**PROBLEM REQUIREMENTS**
Which lines of the listing below contain the word "gray"? Return them.

====

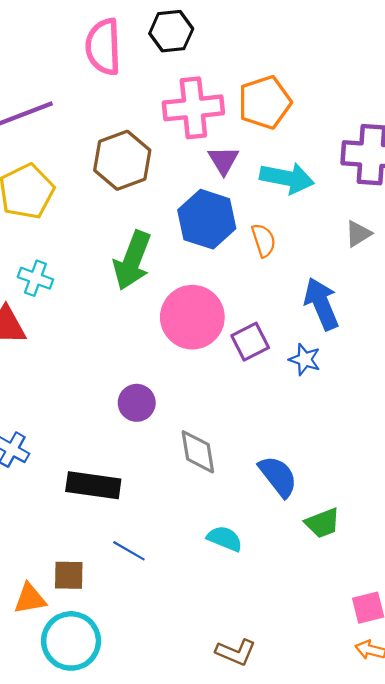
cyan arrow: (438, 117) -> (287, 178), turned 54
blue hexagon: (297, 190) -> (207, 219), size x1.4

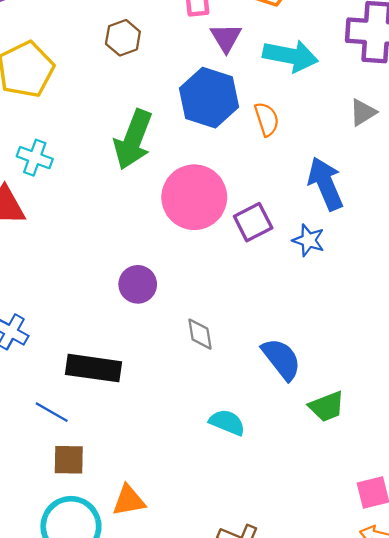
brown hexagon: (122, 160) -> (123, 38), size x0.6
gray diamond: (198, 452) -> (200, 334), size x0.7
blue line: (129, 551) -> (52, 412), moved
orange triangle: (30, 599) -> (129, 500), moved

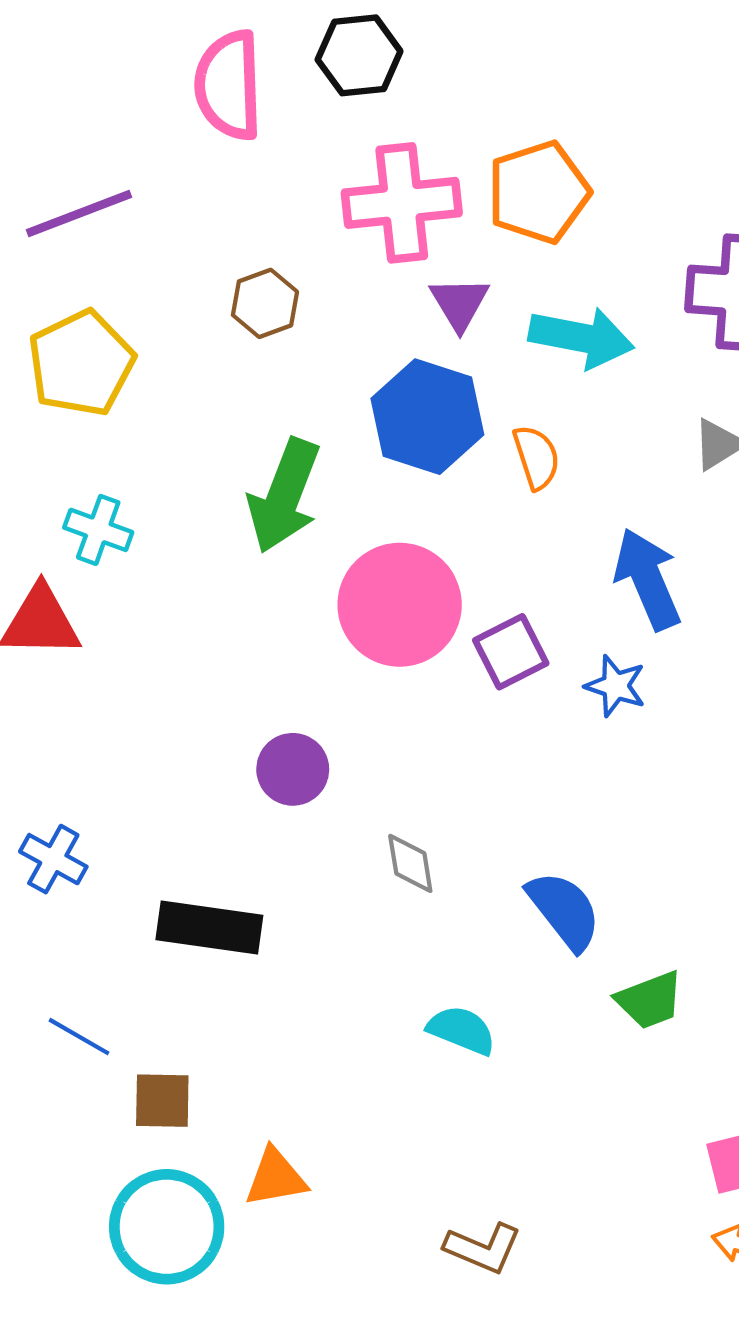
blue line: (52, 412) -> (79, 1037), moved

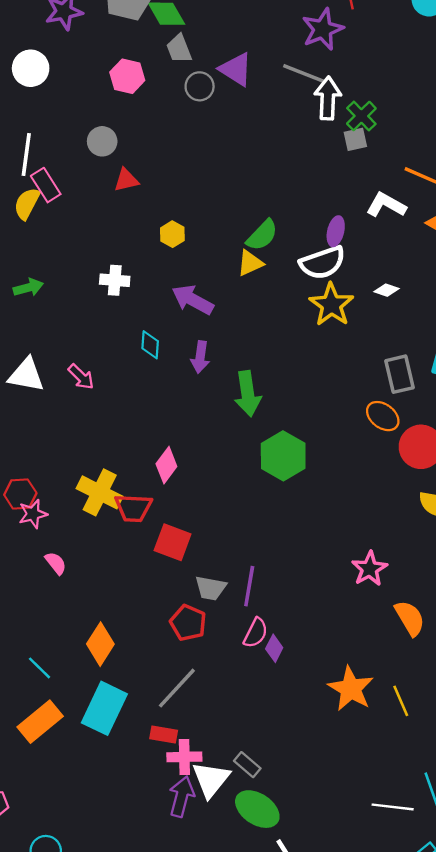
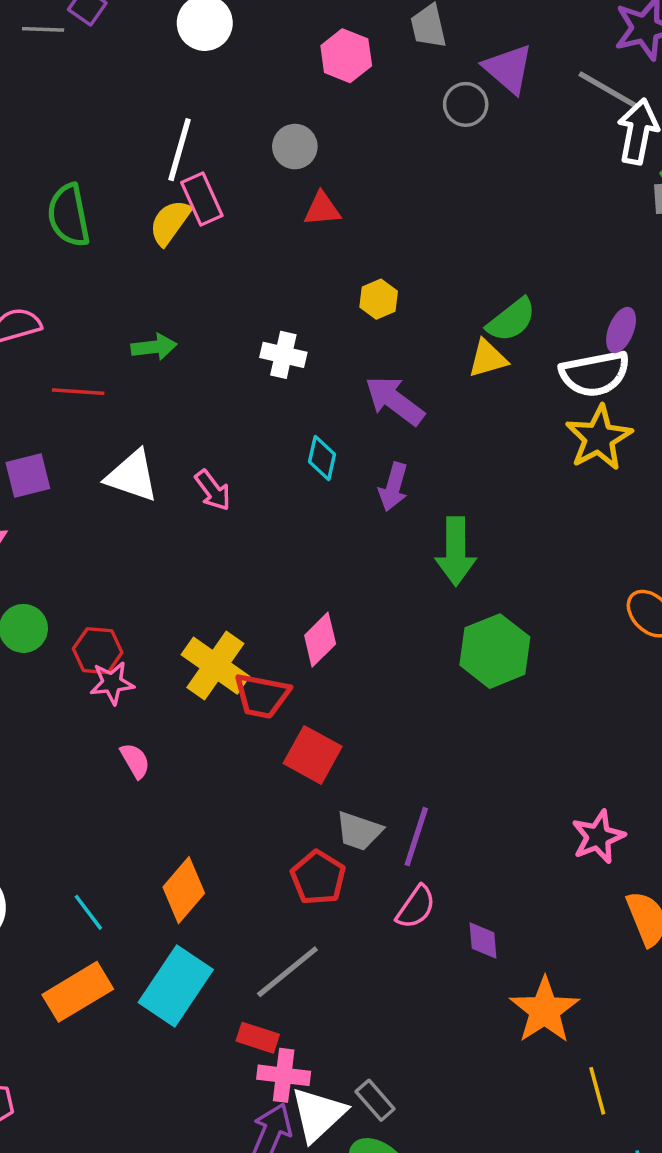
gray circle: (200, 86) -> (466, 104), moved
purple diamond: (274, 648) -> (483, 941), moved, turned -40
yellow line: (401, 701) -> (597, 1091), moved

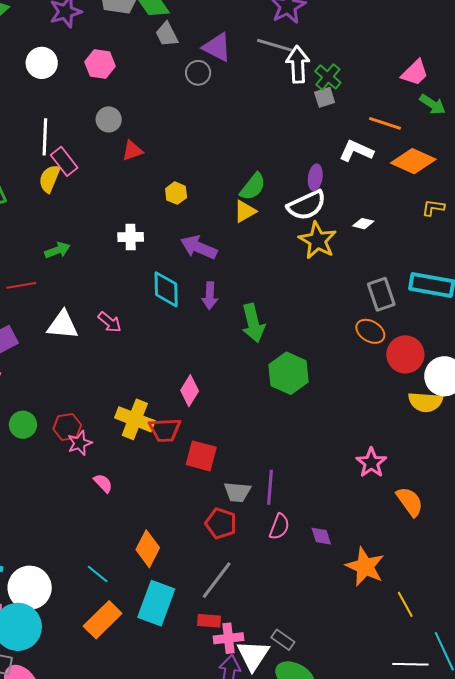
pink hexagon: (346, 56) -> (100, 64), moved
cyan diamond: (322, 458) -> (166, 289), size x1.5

====

**REPLY TO THE EXERCISE**
gray diamond: (198, 452) -> (200, 334), size x0.7
gray circle: (200, 86) -> (466, 104), moved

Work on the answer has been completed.